Exercise details: Reproduce every line of the data, exactly and without its pictures.

[Stored data]
================================
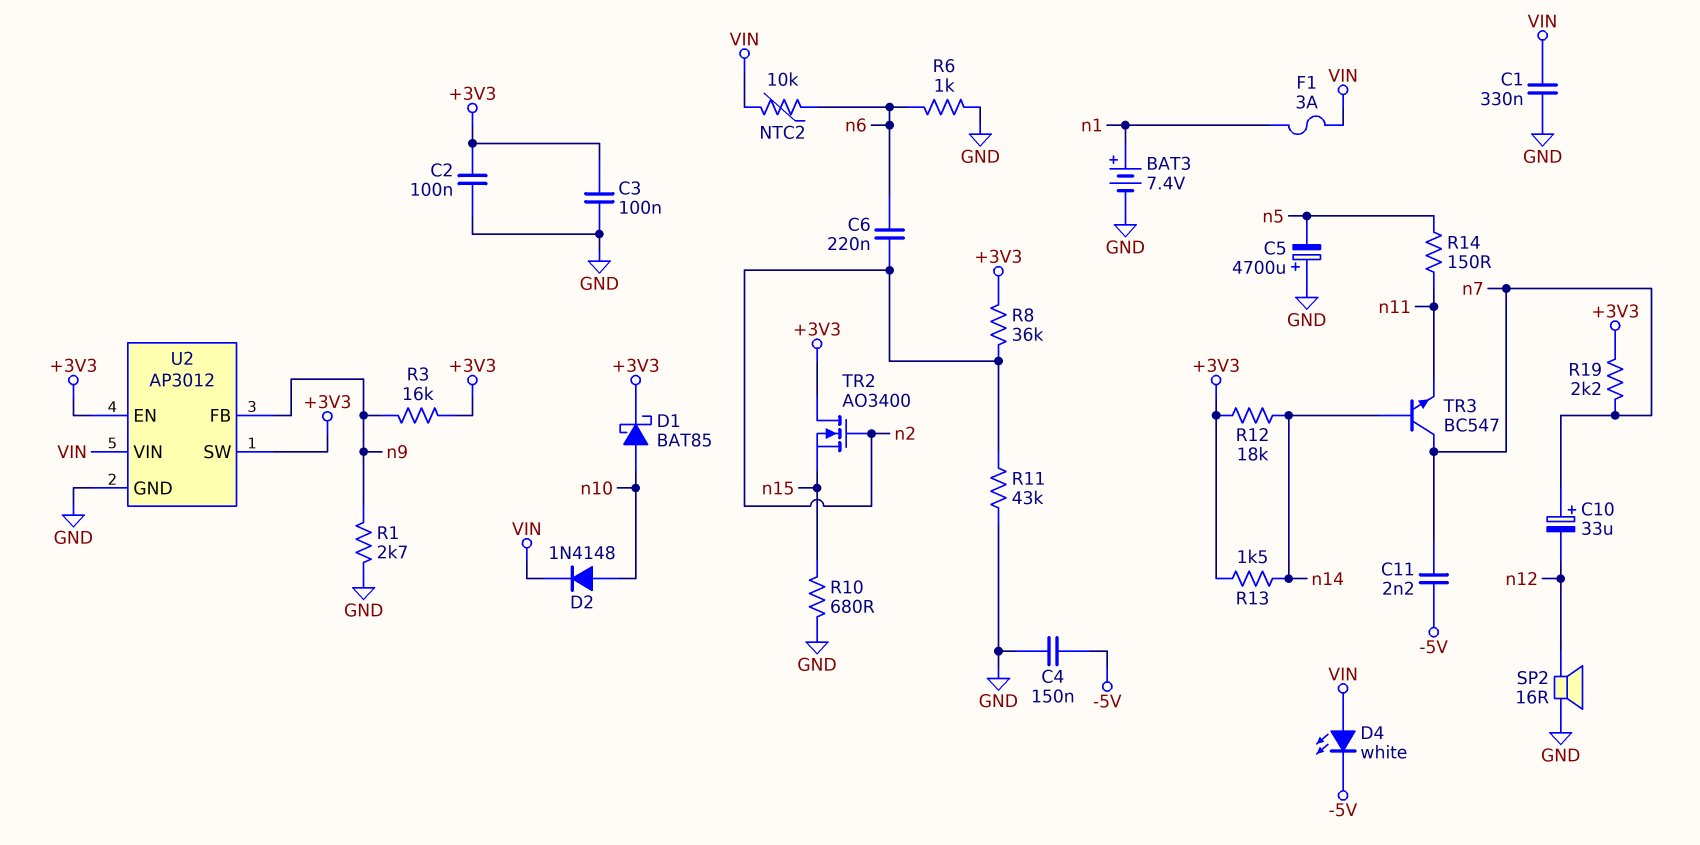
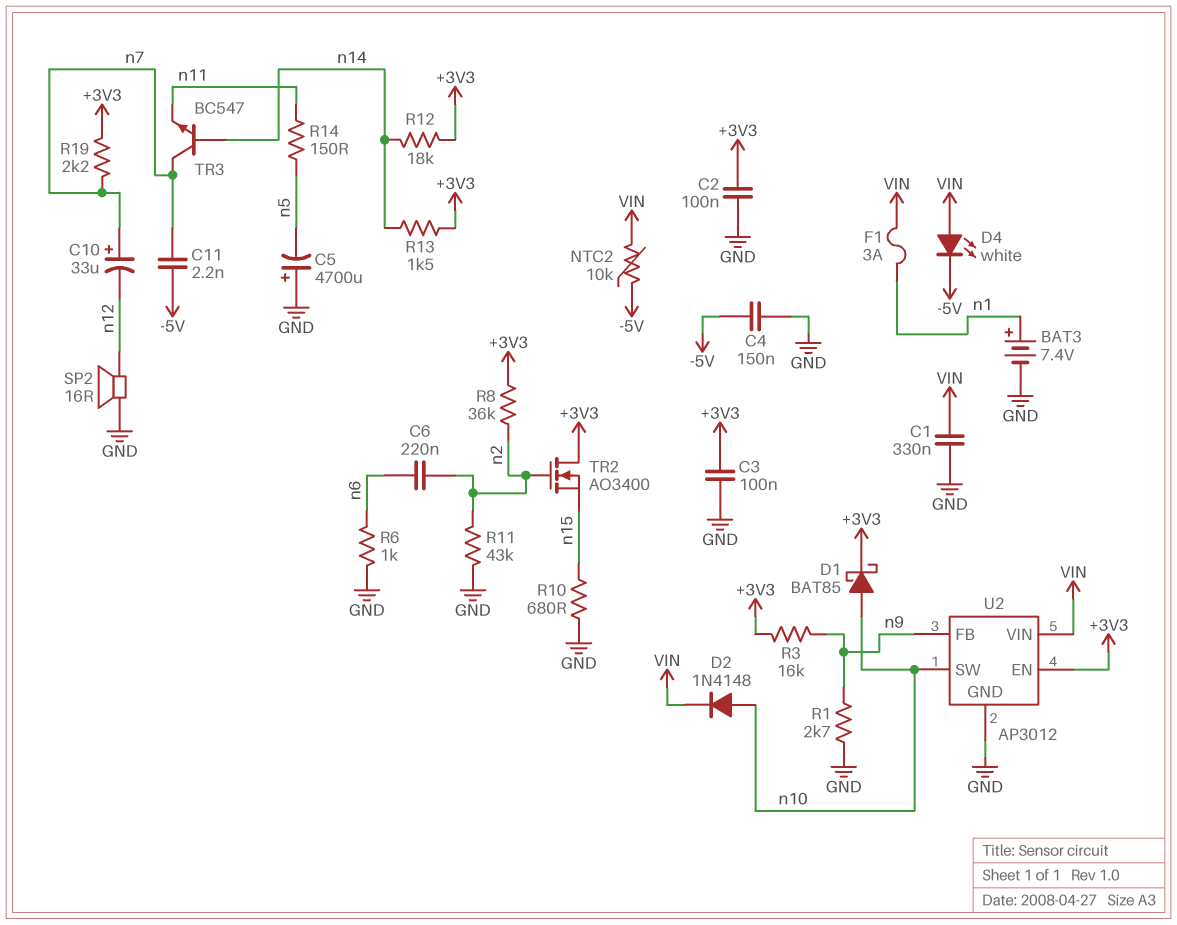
NTC2: 10k (VIN, n6) -> 10k (-5V, VIN)
U2 pin SW: +3V3 -> n10

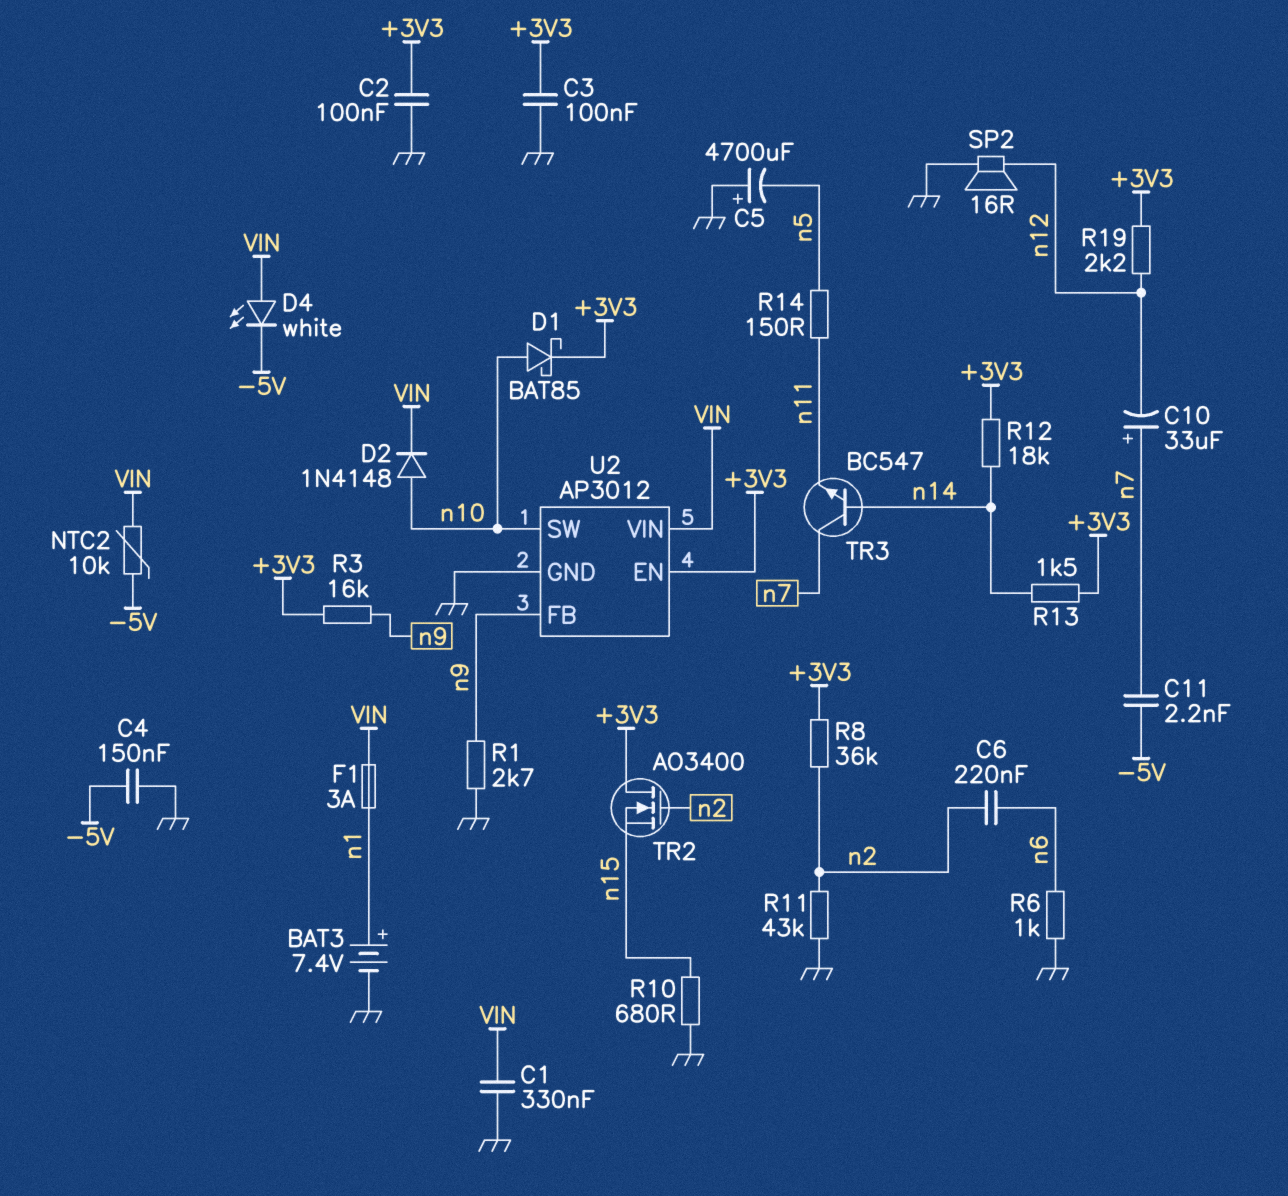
R19: 2.2k (+3V3, n7) -> 2.2k (+3V3, n12)

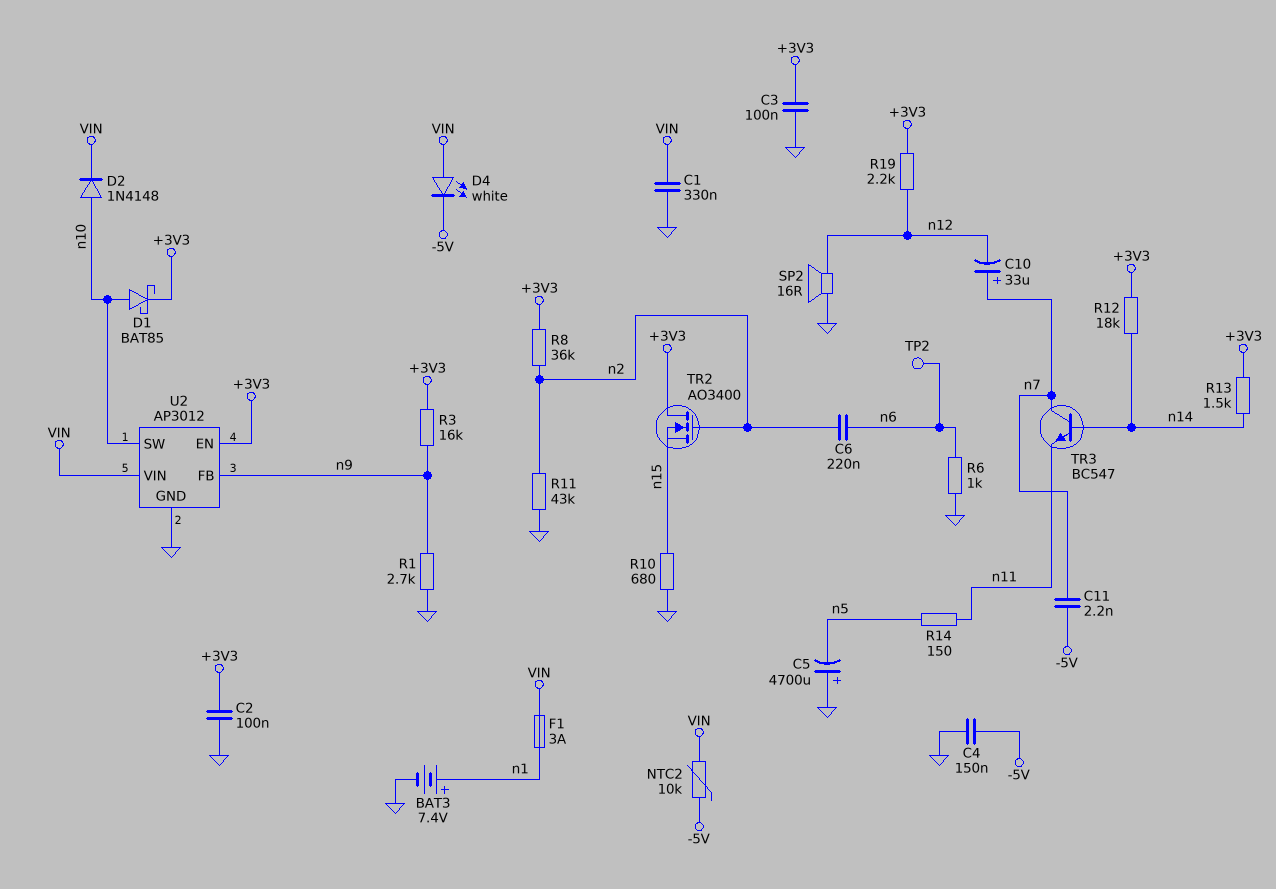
TP2: none -> test point (n6)

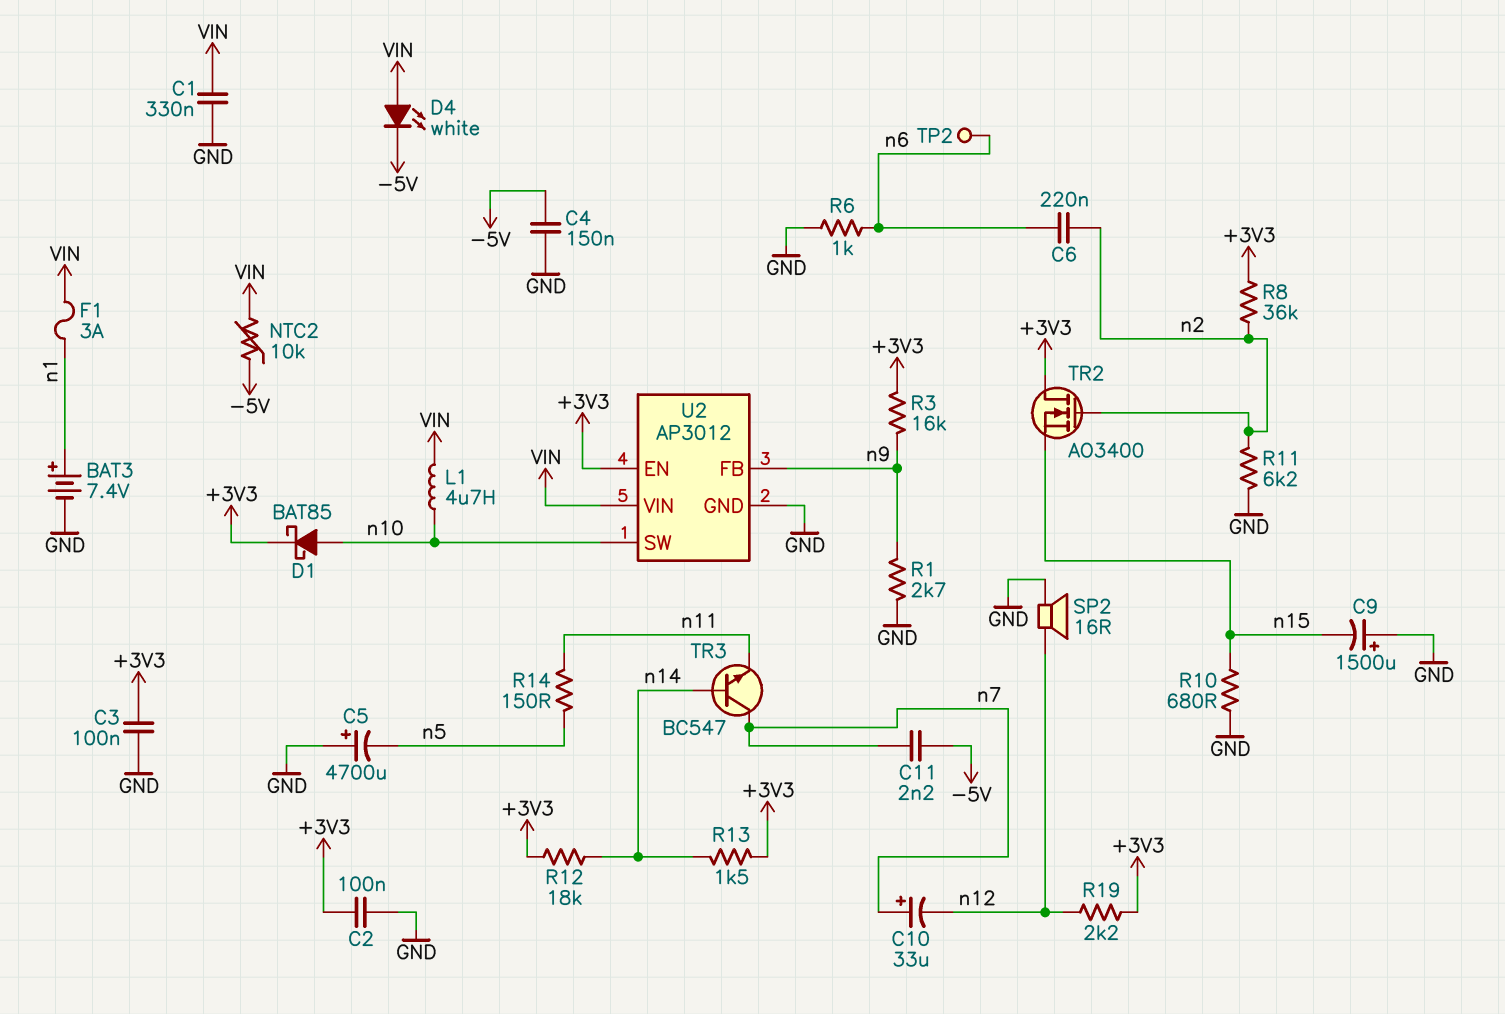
C9: none -> 1500uF (plus GND, minus n15)
D2: diode 1N4148 (A n10, K VIN) -> none
L1: none -> 4.7uH (VIN, n10)
R11: 43k (GND, n2) -> 6.2k (GND, n2)

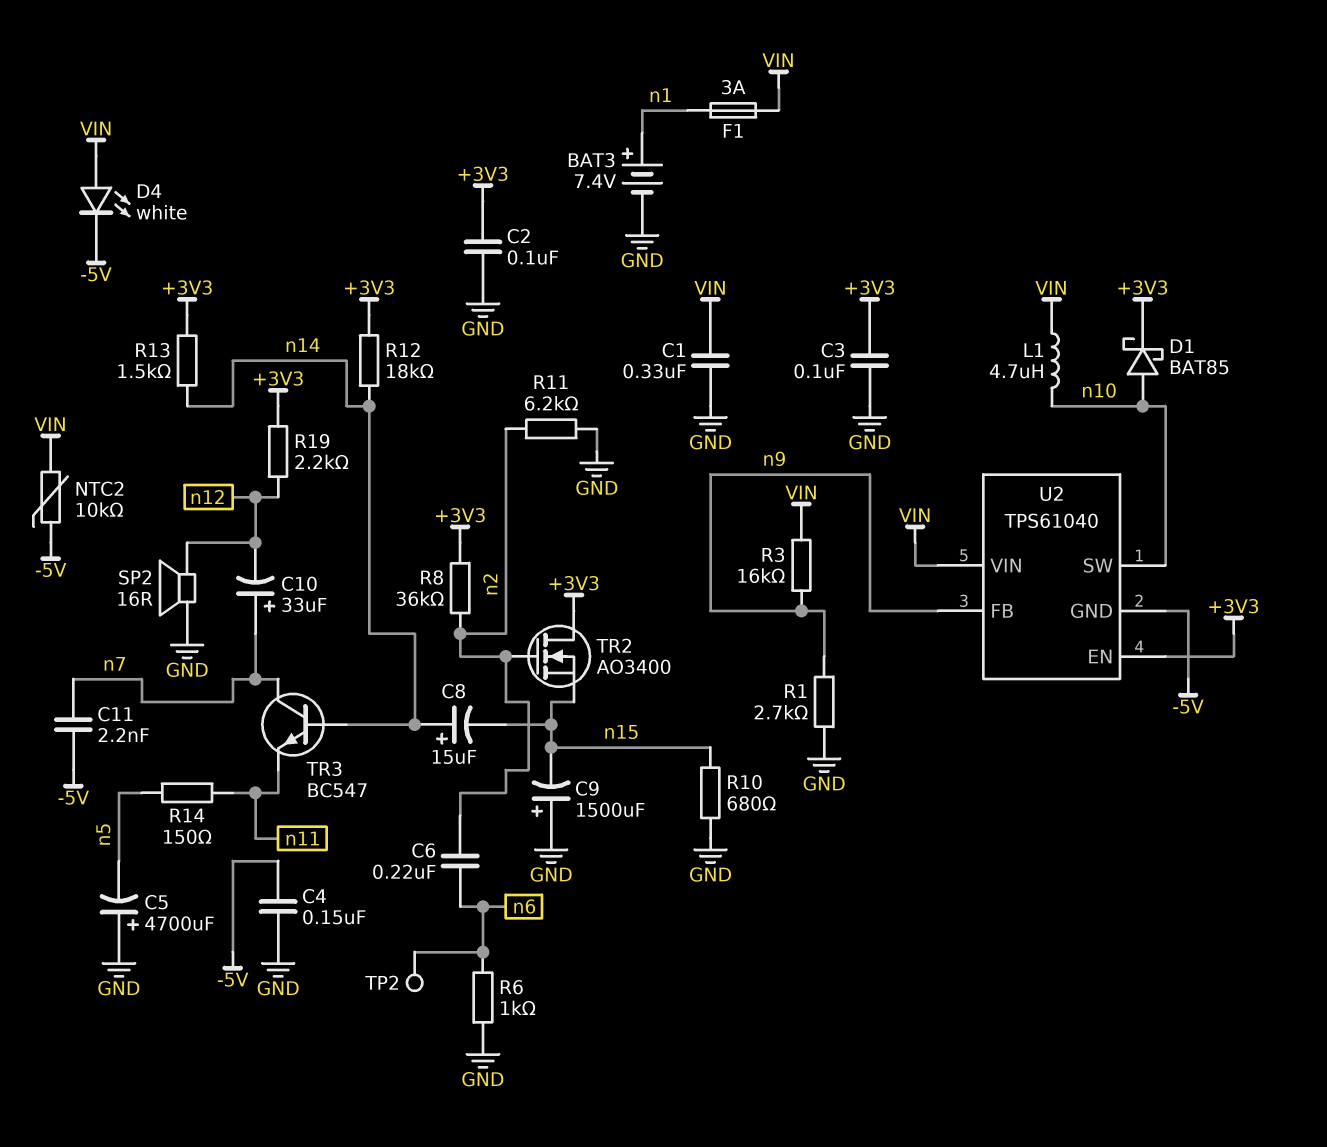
C8: none -> 15uF (plus n14, minus n15)
R3: 16k (+3V3, n9) -> 16k (VIN, n9)
U2: AP3012 -> TPS61040
U2 pin GND: GND -> -5V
================================
Reply to the task:
NTC2: 10k (VIN, n6) -> 10k (-5V, VIN)
U2 pin SW: +3V3 -> n10

R19: 2.2k (+3V3, n7) -> 2.2k (+3V3, n12)

TP2: none -> test point (n6)

C9: none -> 1500uF (plus GND, minus n15)
D2: diode 1N4148 (A n10, K VIN) -> none
L1: none -> 4.7uH (VIN, n10)
R11: 43k (GND, n2) -> 6.2k (GND, n2)

C8: none -> 15uF (plus n14, minus n15)
R3: 16k (+3V3, n9) -> 16k (VIN, n9)
U2: AP3012 -> TPS61040
U2 pin GND: GND -> -5V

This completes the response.